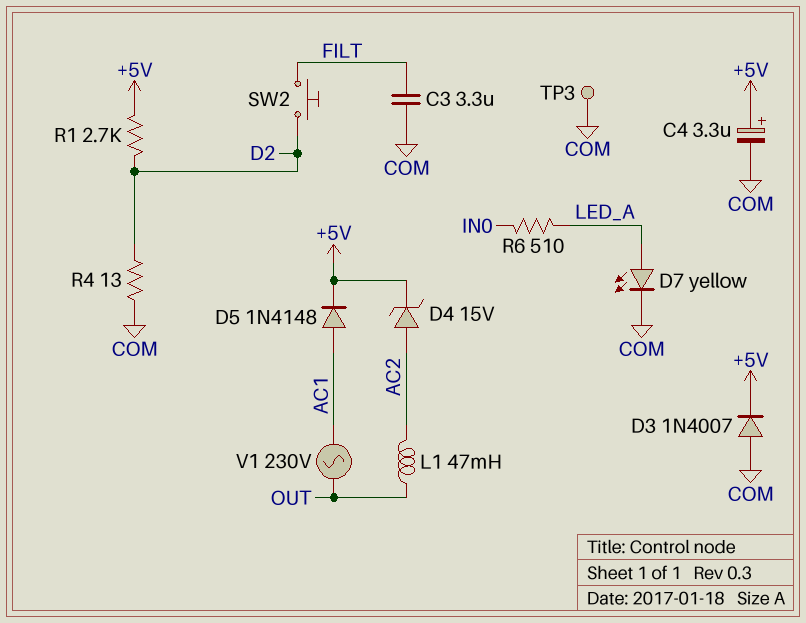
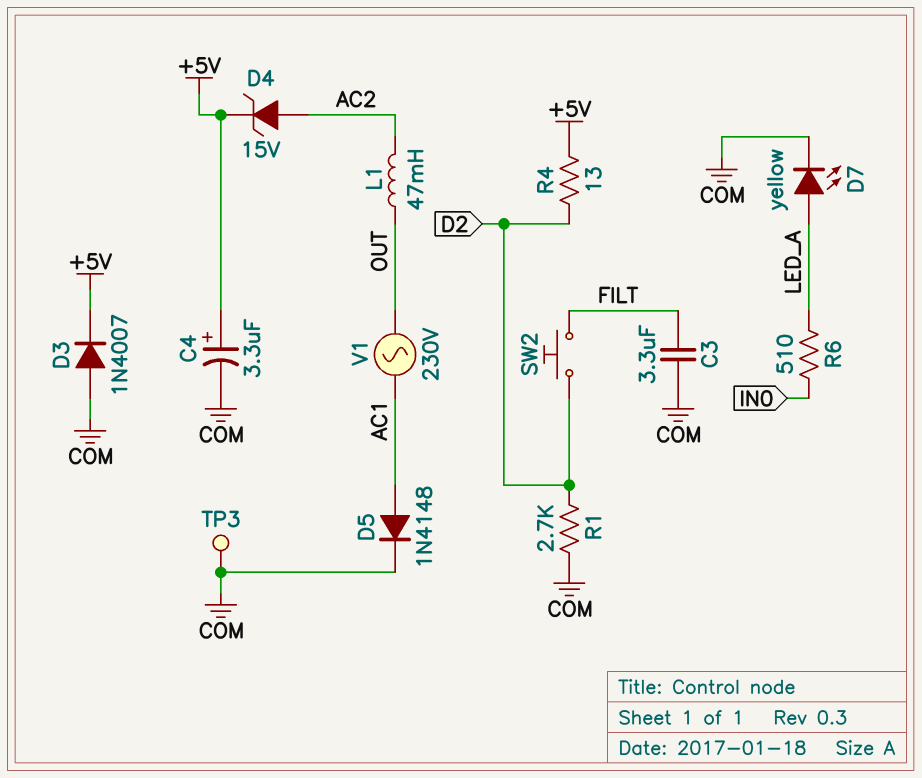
D5: diode 1N4148 (A AC1, K +5V) -> diode 1N4148 (A AC1, K COM)
R1: 2.7k (+5V, D2) -> 2.7k (COM, D2)
R4: 13 (COM, D2) -> 13 (+5V, D2)

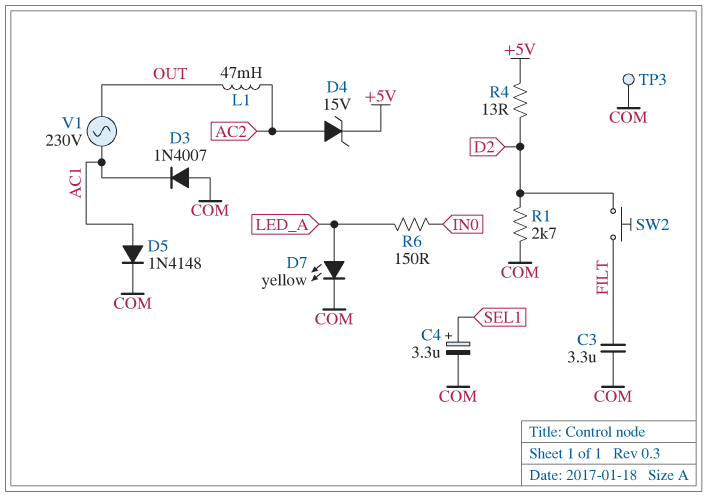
C4: 3.3uF (plus +5V, minus COM) -> 3.3uF (plus SEL1, minus COM)
D3: diode 1N4007 (A COM, K +5V) -> diode 1N4007 (A COM, K AC1)
R6: 510 (IN0, LED_A) -> 150 (IN0, LED_A)

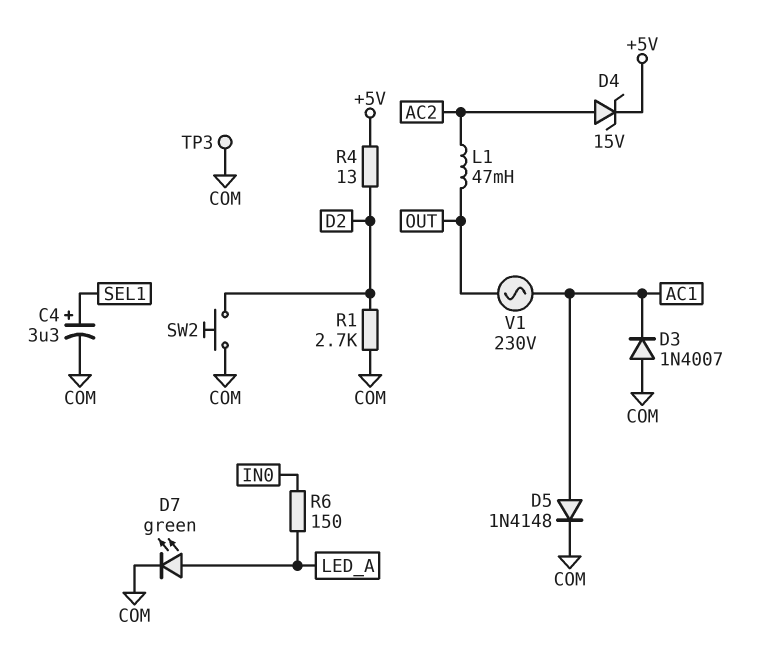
C3: 3.3uF (COM, FILT) -> none
D7: LED yellow (A LED_A, K COM) -> LED green (A LED_A, K COM)
SW2: button (D2, FILT) -> button (COM, D2)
----------
* _WORK INSTRUCTION_: Please return each line of the listing above that contains "diode".

* _RESULT OF THIS EXERCISE_:
D5: diode 1N4148 (A AC1, K +5V) -> diode 1N4148 (A AC1, K COM)
D3: diode 1N4007 (A COM, K +5V) -> diode 1N4007 (A COM, K AC1)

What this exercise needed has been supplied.